What to do: Each line below needs to be duplicated without alteration.
[Opening The input section]
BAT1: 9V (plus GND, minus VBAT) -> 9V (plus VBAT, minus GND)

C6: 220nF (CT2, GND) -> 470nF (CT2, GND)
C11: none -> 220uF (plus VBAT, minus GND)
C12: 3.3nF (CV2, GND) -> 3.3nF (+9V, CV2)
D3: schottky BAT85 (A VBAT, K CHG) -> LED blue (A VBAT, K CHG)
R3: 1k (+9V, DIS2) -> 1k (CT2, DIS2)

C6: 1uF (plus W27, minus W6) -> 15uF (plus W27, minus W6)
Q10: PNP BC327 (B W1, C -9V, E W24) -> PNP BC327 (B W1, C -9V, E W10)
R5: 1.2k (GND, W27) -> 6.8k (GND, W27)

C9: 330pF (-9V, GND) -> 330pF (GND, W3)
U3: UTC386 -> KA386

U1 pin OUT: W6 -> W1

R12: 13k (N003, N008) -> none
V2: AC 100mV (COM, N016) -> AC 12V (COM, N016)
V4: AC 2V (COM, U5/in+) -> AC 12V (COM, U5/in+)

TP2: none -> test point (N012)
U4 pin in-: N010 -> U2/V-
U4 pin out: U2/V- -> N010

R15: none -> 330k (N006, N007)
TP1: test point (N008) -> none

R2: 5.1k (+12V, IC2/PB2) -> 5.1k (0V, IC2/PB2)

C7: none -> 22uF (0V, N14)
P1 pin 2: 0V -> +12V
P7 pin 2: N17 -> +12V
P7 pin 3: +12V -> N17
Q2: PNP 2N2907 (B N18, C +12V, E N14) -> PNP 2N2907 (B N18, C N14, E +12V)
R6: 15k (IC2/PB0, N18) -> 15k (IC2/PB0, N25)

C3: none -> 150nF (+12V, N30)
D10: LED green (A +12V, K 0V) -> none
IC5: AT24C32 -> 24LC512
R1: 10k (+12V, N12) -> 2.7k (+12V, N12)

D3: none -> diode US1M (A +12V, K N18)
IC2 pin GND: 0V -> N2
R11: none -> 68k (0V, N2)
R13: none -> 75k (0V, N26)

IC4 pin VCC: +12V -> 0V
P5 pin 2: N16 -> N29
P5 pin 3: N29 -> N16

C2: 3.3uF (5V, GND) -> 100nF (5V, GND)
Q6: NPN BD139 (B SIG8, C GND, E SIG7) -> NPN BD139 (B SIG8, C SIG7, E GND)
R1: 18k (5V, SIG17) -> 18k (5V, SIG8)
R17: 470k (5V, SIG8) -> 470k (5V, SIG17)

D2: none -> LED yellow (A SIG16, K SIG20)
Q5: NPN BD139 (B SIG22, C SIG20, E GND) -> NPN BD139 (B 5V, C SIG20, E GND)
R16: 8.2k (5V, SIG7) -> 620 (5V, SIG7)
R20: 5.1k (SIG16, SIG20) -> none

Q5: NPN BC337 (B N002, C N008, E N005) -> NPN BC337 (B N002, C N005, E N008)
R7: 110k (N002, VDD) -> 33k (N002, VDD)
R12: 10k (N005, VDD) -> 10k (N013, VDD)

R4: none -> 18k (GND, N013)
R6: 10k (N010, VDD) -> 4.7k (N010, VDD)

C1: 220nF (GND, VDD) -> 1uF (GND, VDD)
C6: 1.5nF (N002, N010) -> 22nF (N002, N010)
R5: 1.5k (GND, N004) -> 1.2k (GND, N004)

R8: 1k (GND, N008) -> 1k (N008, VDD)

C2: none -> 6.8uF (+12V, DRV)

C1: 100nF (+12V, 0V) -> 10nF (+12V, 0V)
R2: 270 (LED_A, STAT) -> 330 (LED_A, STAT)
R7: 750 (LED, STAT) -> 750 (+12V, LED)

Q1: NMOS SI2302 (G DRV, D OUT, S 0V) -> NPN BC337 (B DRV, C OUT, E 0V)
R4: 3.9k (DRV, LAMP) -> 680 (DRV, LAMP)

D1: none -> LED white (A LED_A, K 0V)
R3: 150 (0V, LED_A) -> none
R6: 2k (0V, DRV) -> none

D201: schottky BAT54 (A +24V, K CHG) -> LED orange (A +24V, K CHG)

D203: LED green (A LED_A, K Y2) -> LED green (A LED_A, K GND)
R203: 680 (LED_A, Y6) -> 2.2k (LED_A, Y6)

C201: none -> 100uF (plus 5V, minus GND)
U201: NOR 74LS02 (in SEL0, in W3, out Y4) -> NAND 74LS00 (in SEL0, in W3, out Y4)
[Closing The input section]
Task solution:
BAT1: 9V (plus GND, minus VBAT) -> 9V (plus VBAT, minus GND)

C6: 220nF (CT2, GND) -> 470nF (CT2, GND)
C11: none -> 220uF (plus VBAT, minus GND)
C12: 3.3nF (CV2, GND) -> 3.3nF (+9V, CV2)
D3: schottky BAT85 (A VBAT, K CHG) -> LED blue (A VBAT, K CHG)
R3: 1k (+9V, DIS2) -> 1k (CT2, DIS2)

C6: 1uF (plus W27, minus W6) -> 15uF (plus W27, minus W6)
Q10: PNP BC327 (B W1, C -9V, E W24) -> PNP BC327 (B W1, C -9V, E W10)
R5: 1.2k (GND, W27) -> 6.8k (GND, W27)

C9: 330pF (-9V, GND) -> 330pF (GND, W3)
U3: UTC386 -> KA386

U1 pin OUT: W6 -> W1

R12: 13k (N003, N008) -> none
V2: AC 100mV (COM, N016) -> AC 12V (COM, N016)
V4: AC 2V (COM, U5/in+) -> AC 12V (COM, U5/in+)

TP2: none -> test point (N012)
U4 pin in-: N010 -> U2/V-
U4 pin out: U2/V- -> N010

R15: none -> 330k (N006, N007)
TP1: test point (N008) -> none

R2: 5.1k (+12V, IC2/PB2) -> 5.1k (0V, IC2/PB2)

C7: none -> 22uF (0V, N14)
P1 pin 2: 0V -> +12V
P7 pin 2: N17 -> +12V
P7 pin 3: +12V -> N17
Q2: PNP 2N2907 (B N18, C +12V, E N14) -> PNP 2N2907 (B N18, C N14, E +12V)
R6: 15k (IC2/PB0, N18) -> 15k (IC2/PB0, N25)

C3: none -> 150nF (+12V, N30)
D10: LED green (A +12V, K 0V) -> none
IC5: AT24C32 -> 24LC512
R1: 10k (+12V, N12) -> 2.7k (+12V, N12)

D3: none -> diode US1M (A +12V, K N18)
IC2 pin GND: 0V -> N2
R11: none -> 68k (0V, N2)
R13: none -> 75k (0V, N26)

IC4 pin VCC: +12V -> 0V
P5 pin 2: N16 -> N29
P5 pin 3: N29 -> N16

C2: 3.3uF (5V, GND) -> 100nF (5V, GND)
Q6: NPN BD139 (B SIG8, C GND, E SIG7) -> NPN BD139 (B SIG8, C SIG7, E GND)
R1: 18k (5V, SIG17) -> 18k (5V, SIG8)
R17: 470k (5V, SIG8) -> 470k (5V, SIG17)

D2: none -> LED yellow (A SIG16, K SIG20)
Q5: NPN BD139 (B SIG22, C SIG20, E GND) -> NPN BD139 (B 5V, C SIG20, E GND)
R16: 8.2k (5V, SIG7) -> 620 (5V, SIG7)
R20: 5.1k (SIG16, SIG20) -> none

Q5: NPN BC337 (B N002, C N008, E N005) -> NPN BC337 (B N002, C N005, E N008)
R7: 110k (N002, VDD) -> 33k (N002, VDD)
R12: 10k (N005, VDD) -> 10k (N013, VDD)

R4: none -> 18k (GND, N013)
R6: 10k (N010, VDD) -> 4.7k (N010, VDD)

C1: 220nF (GND, VDD) -> 1uF (GND, VDD)
C6: 1.5nF (N002, N010) -> 22nF (N002, N010)
R5: 1.5k (GND, N004) -> 1.2k (GND, N004)

R8: 1k (GND, N008) -> 1k (N008, VDD)

C2: none -> 6.8uF (+12V, DRV)

C1: 100nF (+12V, 0V) -> 10nF (+12V, 0V)
R2: 270 (LED_A, STAT) -> 330 (LED_A, STAT)
R7: 750 (LED, STAT) -> 750 (+12V, LED)

Q1: NMOS SI2302 (G DRV, D OUT, S 0V) -> NPN BC337 (B DRV, C OUT, E 0V)
R4: 3.9k (DRV, LAMP) -> 680 (DRV, LAMP)

D1: none -> LED white (A LED_A, K 0V)
R3: 150 (0V, LED_A) -> none
R6: 2k (0V, DRV) -> none

D201: schottky BAT54 (A +24V, K CHG) -> LED orange (A +24V, K CHG)

D203: LED green (A LED_A, K Y2) -> LED green (A LED_A, K GND)
R203: 680 (LED_A, Y6) -> 2.2k (LED_A, Y6)

C201: none -> 100uF (plus 5V, minus GND)
U201: NOR 74LS02 (in SEL0, in W3, out Y4) -> NAND 74LS00 (in SEL0, in W3, out Y4)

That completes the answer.